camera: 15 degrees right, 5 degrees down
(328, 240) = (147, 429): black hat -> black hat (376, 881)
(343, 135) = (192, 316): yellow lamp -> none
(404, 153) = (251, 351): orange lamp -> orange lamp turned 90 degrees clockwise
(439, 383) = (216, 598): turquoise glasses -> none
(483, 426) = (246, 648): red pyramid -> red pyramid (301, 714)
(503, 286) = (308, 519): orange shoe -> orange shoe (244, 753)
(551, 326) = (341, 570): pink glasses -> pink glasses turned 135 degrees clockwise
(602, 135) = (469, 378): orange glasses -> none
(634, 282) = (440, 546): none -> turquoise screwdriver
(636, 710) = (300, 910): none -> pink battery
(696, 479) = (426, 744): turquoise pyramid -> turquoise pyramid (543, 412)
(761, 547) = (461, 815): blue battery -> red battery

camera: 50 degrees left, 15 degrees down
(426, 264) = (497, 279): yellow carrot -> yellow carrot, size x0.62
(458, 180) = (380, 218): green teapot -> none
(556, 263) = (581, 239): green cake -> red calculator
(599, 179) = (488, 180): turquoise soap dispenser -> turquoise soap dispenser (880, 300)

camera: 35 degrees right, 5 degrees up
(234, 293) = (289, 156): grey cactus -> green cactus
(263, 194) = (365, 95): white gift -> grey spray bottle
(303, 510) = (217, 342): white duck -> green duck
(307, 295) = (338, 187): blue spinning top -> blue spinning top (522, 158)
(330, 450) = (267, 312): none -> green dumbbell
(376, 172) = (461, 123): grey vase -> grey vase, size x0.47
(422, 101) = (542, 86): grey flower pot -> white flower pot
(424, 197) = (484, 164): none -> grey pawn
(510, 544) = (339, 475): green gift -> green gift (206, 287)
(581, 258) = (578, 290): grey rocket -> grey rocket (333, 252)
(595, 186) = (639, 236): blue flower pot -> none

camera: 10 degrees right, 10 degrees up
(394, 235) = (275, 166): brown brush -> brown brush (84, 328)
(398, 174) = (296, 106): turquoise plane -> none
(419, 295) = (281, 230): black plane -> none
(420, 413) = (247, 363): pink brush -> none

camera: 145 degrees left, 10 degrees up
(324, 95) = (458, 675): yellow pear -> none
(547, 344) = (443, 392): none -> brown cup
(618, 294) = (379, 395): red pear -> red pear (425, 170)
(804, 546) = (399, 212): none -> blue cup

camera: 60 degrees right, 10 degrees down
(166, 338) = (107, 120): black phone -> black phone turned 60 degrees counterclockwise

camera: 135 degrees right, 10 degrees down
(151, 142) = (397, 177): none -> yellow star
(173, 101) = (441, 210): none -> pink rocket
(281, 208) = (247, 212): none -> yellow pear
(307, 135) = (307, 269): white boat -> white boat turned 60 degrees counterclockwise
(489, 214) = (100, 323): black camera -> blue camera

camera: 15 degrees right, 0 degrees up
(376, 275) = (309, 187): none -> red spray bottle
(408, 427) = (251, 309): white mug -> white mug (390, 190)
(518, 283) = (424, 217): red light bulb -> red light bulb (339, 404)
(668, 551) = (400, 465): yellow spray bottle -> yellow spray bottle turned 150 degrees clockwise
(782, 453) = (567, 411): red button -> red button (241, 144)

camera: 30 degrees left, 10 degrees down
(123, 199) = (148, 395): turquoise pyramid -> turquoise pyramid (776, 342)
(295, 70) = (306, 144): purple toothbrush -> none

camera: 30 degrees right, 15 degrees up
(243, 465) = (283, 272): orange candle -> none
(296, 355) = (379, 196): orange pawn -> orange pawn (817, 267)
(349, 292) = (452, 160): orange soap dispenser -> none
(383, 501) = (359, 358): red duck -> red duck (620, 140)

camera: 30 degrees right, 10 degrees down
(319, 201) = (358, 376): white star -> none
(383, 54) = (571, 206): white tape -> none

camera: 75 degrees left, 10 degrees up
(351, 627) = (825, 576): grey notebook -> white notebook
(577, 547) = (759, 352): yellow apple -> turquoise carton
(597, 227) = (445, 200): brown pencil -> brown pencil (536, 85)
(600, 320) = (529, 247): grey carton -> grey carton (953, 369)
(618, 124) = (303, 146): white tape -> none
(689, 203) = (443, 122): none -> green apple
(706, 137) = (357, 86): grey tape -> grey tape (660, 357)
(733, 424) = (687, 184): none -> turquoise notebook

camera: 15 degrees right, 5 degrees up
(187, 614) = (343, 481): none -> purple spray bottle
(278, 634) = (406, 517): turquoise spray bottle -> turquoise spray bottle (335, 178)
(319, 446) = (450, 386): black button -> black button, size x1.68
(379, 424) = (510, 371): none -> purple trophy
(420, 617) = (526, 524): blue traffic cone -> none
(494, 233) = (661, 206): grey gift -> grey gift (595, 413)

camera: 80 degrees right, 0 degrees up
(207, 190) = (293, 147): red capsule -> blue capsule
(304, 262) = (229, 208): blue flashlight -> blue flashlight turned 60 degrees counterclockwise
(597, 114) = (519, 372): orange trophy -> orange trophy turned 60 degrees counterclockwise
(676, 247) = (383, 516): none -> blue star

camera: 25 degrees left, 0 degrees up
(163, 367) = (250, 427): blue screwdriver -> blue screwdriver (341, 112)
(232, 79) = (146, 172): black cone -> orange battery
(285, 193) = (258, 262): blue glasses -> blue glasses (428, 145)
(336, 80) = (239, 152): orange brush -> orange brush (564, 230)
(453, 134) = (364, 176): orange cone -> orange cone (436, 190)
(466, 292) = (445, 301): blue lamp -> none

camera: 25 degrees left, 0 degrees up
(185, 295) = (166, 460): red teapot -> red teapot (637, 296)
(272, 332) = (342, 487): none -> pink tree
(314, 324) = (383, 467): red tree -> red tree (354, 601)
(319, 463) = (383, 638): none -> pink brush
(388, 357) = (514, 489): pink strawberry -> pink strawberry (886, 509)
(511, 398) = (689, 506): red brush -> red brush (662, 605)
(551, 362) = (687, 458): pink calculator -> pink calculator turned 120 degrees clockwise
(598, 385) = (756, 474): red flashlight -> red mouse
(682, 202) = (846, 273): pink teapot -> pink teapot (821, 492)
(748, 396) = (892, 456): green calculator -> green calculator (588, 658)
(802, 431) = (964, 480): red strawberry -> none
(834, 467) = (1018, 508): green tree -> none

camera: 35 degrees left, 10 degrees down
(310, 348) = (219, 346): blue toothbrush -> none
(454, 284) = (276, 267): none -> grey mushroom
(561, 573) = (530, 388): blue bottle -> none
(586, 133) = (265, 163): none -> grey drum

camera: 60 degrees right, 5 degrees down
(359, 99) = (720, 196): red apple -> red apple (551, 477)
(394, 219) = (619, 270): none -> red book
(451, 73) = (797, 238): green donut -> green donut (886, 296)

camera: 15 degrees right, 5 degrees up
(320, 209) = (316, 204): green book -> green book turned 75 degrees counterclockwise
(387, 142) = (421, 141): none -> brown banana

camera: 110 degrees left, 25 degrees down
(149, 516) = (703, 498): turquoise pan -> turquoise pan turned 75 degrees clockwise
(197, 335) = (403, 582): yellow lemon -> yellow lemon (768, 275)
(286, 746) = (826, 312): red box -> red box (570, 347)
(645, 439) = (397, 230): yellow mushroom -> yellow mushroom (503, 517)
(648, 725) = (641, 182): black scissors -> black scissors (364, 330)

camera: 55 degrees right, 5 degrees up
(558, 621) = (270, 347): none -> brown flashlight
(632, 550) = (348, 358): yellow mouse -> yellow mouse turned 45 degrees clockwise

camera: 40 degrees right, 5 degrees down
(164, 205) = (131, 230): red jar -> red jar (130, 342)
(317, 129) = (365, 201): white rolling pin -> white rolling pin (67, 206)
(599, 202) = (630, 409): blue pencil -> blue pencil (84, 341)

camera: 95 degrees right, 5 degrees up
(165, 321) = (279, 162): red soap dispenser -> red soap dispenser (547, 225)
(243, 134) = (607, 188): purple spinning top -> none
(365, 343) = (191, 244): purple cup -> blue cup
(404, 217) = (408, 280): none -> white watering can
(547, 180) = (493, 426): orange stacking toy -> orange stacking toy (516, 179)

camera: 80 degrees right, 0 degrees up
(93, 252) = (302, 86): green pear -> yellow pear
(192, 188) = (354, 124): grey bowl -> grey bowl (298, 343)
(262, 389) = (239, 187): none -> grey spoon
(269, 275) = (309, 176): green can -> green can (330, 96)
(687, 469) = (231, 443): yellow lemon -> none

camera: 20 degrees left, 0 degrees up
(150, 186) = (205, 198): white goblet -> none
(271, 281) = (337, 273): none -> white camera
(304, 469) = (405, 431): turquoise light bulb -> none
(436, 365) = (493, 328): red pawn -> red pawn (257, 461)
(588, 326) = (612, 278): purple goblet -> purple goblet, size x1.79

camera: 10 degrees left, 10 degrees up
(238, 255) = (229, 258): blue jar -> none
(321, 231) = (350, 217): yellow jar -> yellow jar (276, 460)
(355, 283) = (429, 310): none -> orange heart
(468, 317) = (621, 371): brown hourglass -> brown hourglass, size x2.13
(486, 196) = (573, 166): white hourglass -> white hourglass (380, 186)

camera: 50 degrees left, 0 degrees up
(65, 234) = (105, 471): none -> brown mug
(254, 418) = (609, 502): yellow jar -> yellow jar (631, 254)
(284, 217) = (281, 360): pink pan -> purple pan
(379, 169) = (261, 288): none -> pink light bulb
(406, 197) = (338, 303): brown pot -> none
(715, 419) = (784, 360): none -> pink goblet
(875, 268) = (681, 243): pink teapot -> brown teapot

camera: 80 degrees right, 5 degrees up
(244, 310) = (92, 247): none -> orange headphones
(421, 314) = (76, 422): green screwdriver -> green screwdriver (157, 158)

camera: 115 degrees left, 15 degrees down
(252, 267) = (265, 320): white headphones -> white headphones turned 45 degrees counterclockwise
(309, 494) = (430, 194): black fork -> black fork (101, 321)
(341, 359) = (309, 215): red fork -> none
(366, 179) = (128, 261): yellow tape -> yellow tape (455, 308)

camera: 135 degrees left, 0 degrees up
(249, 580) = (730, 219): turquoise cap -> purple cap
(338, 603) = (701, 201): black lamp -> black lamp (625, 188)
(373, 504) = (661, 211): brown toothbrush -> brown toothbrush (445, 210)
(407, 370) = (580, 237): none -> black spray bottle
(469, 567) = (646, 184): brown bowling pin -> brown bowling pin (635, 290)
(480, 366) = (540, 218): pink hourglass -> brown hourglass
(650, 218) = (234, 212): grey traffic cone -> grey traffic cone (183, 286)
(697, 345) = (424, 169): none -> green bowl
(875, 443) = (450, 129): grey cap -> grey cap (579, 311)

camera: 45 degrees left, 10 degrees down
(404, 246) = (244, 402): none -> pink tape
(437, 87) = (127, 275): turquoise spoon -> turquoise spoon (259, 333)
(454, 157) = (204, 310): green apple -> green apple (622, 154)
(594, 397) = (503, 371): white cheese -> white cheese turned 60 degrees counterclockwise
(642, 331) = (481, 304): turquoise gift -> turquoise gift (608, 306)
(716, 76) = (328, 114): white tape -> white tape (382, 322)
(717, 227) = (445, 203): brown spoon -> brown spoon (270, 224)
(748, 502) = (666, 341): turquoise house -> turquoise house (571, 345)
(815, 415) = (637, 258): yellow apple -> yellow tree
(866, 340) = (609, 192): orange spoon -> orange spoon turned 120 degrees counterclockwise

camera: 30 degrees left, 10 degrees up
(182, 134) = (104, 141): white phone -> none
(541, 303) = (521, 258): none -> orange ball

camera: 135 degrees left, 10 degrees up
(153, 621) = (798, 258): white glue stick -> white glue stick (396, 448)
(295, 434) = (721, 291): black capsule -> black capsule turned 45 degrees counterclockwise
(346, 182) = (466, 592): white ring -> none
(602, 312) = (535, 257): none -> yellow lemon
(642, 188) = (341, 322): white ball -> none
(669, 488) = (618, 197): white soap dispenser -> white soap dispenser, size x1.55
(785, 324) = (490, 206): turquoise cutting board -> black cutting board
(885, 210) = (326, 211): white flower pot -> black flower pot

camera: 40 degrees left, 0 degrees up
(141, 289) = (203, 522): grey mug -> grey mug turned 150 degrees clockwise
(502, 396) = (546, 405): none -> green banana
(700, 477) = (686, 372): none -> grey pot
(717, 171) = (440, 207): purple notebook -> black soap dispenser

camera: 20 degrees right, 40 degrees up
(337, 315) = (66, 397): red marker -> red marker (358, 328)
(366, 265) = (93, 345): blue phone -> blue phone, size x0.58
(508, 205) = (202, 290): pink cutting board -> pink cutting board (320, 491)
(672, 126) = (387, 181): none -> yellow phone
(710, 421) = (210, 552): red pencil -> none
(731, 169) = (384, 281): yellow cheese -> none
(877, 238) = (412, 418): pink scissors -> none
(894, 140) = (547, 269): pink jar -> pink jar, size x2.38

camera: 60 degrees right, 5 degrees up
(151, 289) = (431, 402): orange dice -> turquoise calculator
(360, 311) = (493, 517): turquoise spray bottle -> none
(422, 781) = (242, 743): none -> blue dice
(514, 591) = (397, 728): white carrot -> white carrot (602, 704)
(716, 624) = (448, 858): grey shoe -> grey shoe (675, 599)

#### Exercise description:
Among the lines of the material, find those holding the word "flashlight" and return them.

#### Reply:
(304, 262) = (229, 208): blue flashlight -> blue flashlight turned 60 degrees counterclockwise
(598, 385) = (756, 474): red flashlight -> red mouse
(558, 621) = (270, 347): none -> brown flashlight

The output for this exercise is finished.